======== Data to process

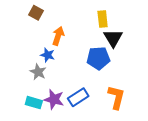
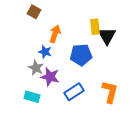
yellow rectangle: (103, 19) -> (95, 27), moved
blue pentagon: (98, 58) -> (81, 55), moved
purple star: (54, 99) -> (50, 77), moved

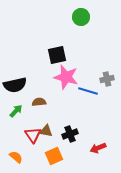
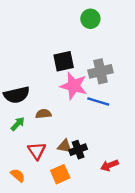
gray cross: (107, 79) -> (100, 71), moved, size x1.5
brown triangle: (46, 131) -> (65, 146), moved

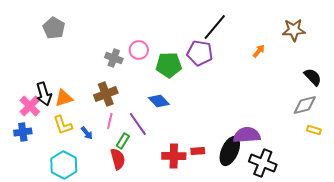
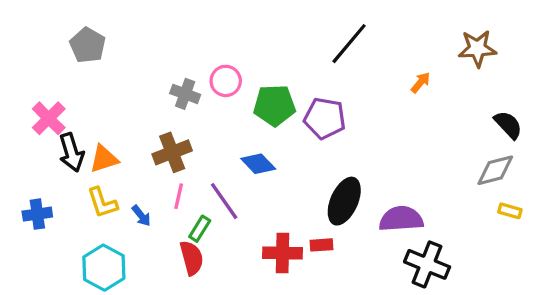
purple pentagon: (200, 53) -> (325, 118), moved
pink cross: (30, 106) -> (49, 118), moved
black ellipse: (230, 151) -> (344, 201), moved

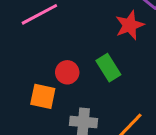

================

◆ Work request
Verbatim output of every entry above is required, though pictures are to be left out.

◆ Result
yellow rectangle: (103, 19) -> (95, 27), moved
blue pentagon: (98, 58) -> (81, 55), moved
purple star: (54, 99) -> (50, 77), moved

gray cross: (107, 79) -> (100, 71), moved, size x1.5
brown triangle: (46, 131) -> (65, 146), moved

purple pentagon: (200, 53) -> (325, 118), moved
pink cross: (30, 106) -> (49, 118), moved
black ellipse: (230, 151) -> (344, 201), moved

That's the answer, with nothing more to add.